BEGIN Given records

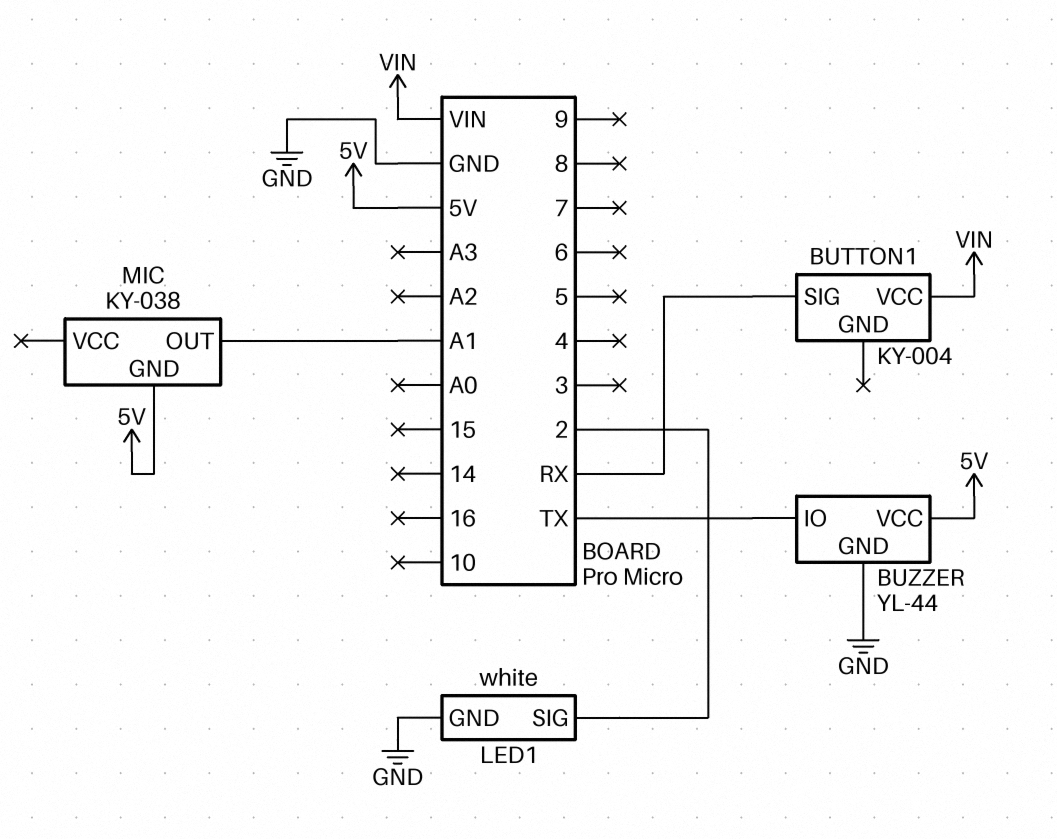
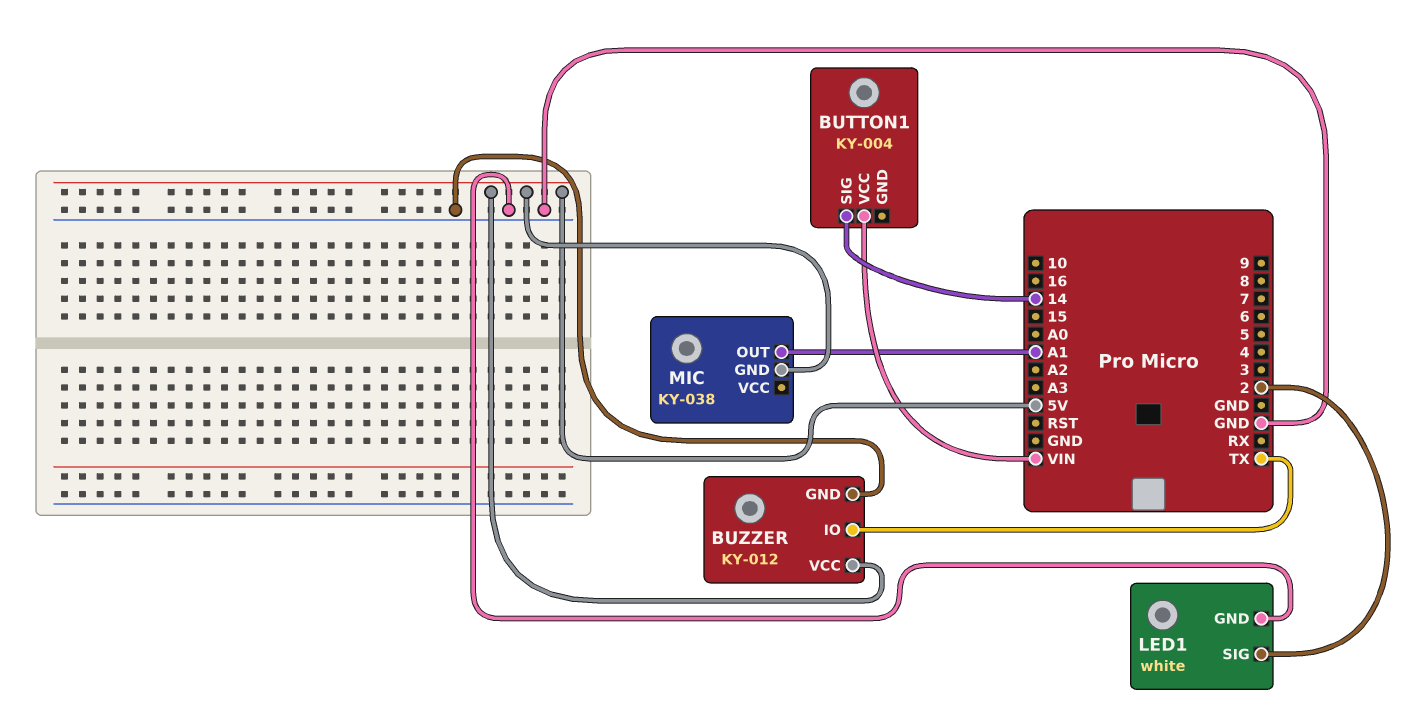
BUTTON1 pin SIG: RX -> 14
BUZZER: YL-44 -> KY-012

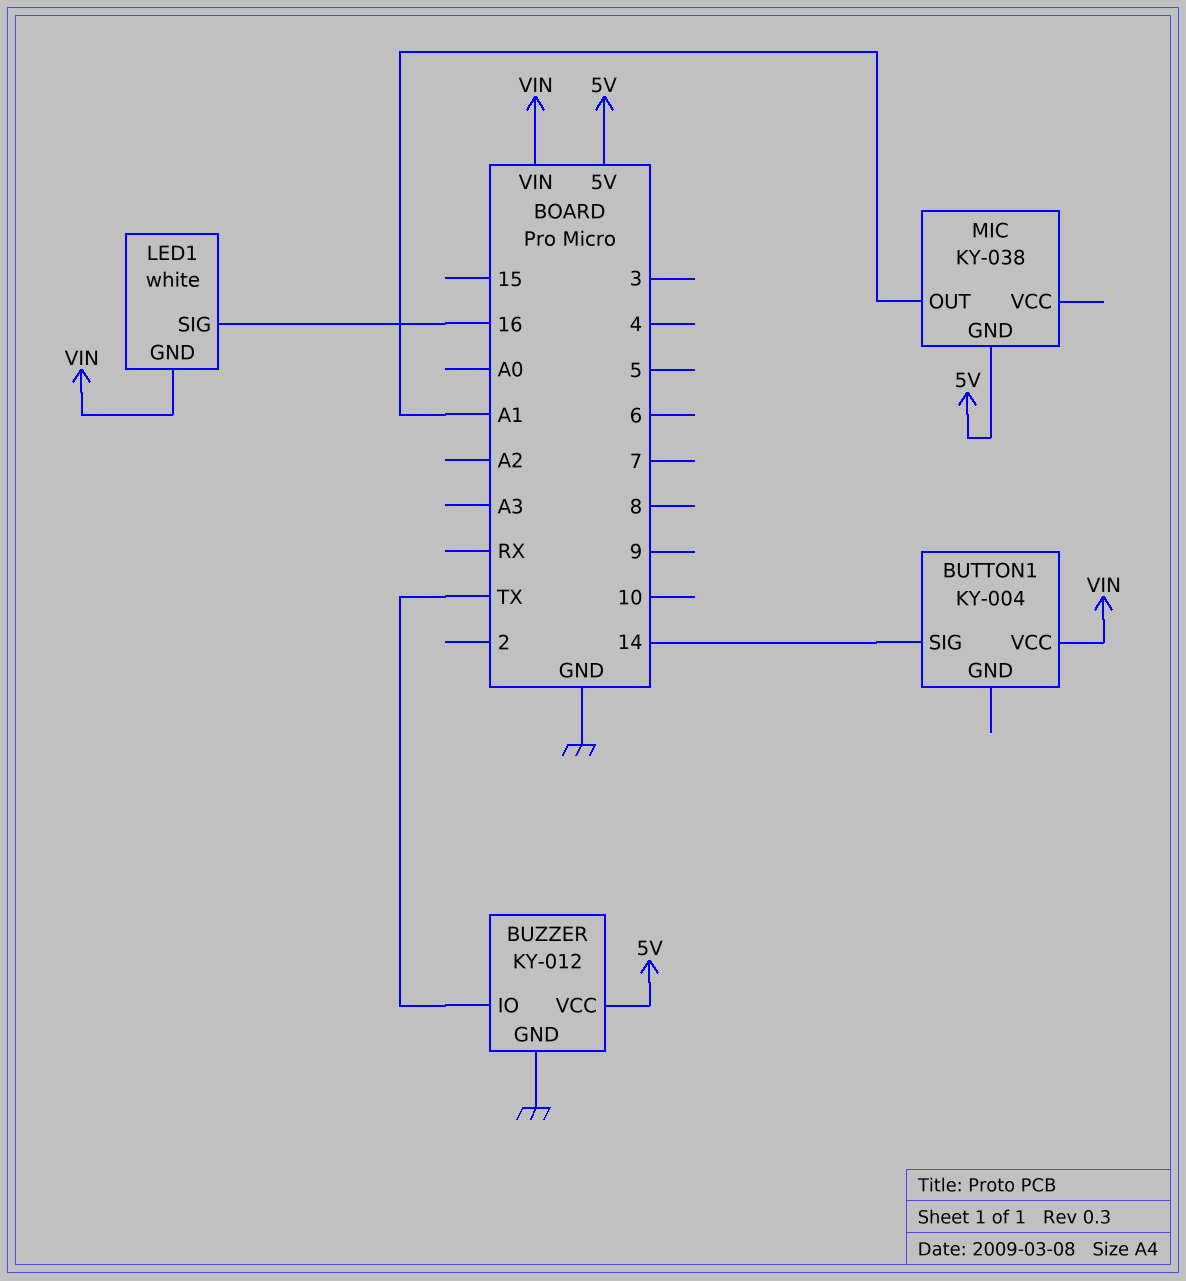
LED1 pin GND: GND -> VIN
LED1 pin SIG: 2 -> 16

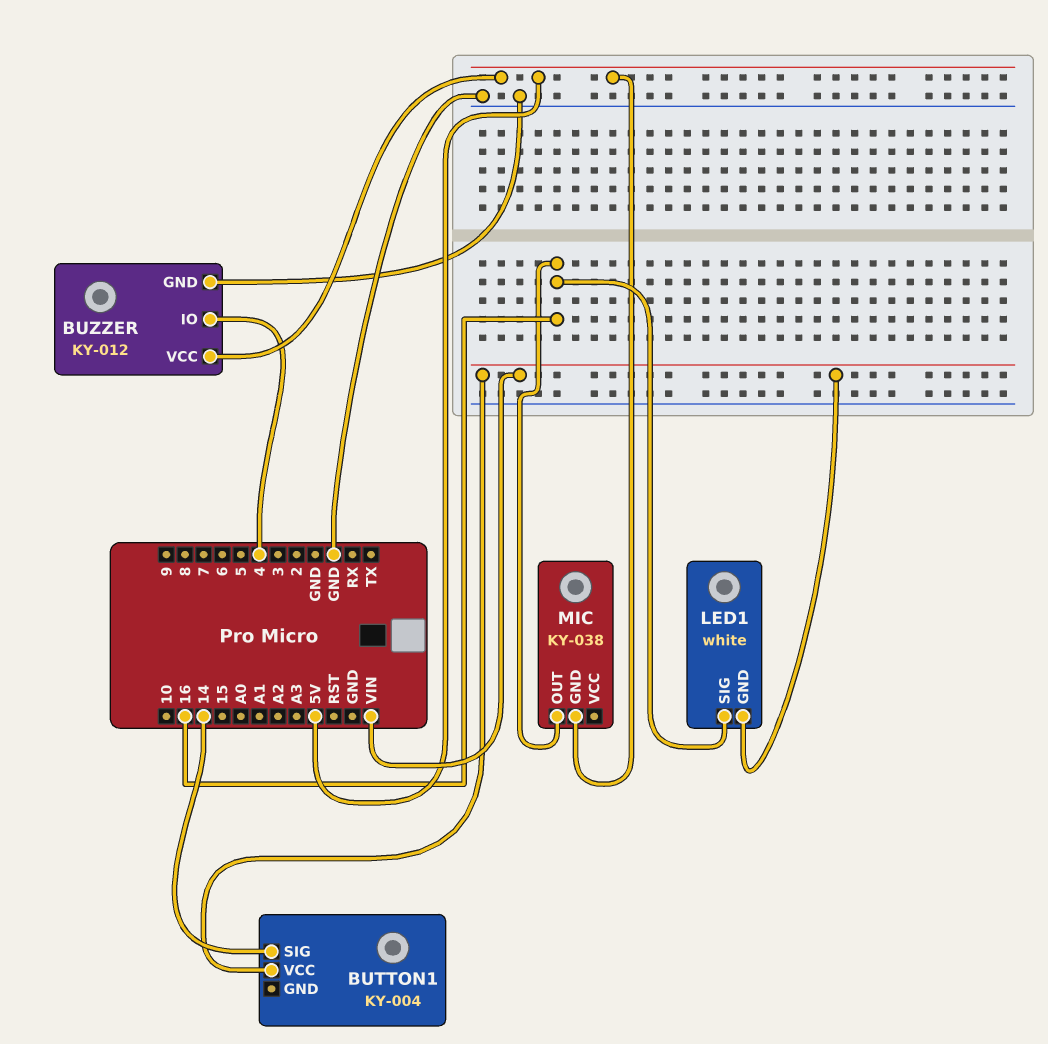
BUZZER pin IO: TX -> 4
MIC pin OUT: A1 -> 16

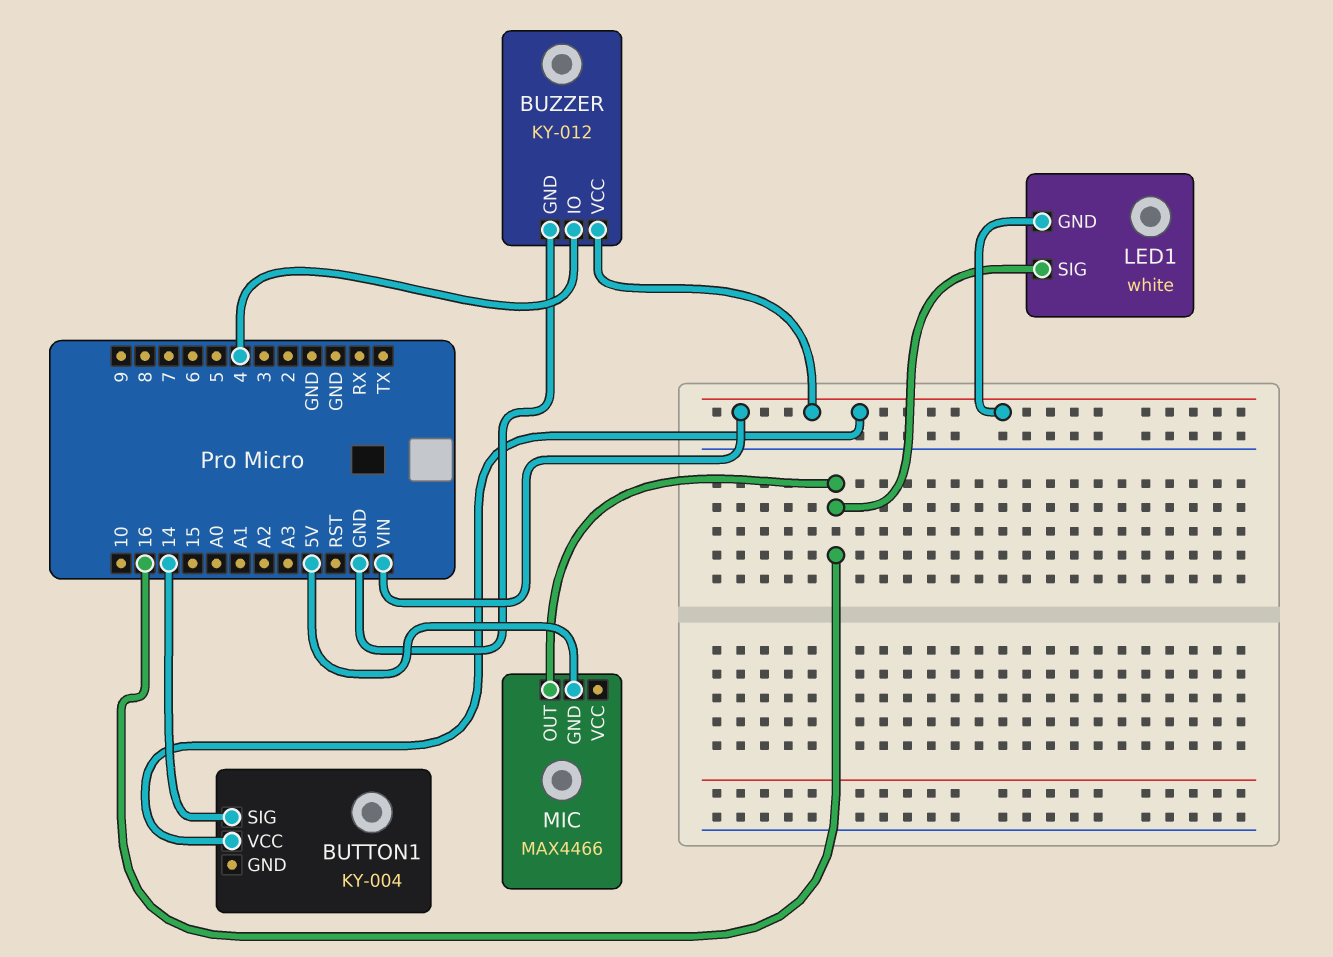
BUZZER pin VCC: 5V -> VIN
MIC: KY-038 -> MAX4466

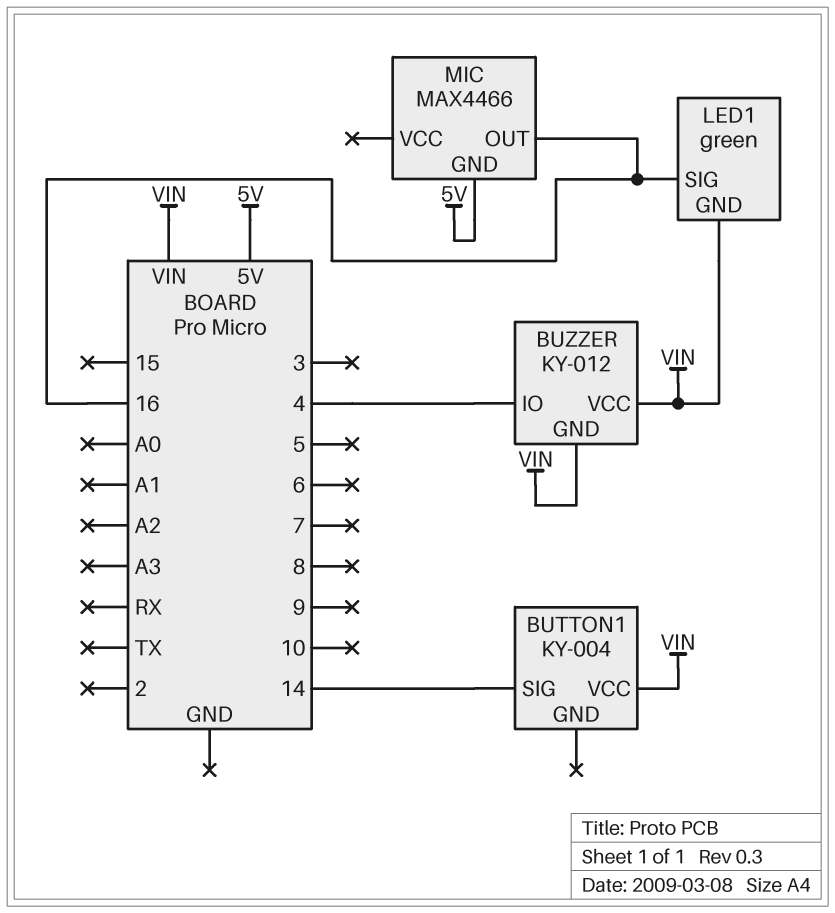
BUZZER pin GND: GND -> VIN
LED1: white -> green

END Given records
BEGIN Given records

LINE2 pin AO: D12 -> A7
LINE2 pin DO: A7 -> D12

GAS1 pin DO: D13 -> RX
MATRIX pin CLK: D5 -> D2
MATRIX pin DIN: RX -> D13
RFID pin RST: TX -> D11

END Given records

### What the task requires
One number answers this exercise: the count of lines above in which the word "MATRIX" appears.

### Reply
2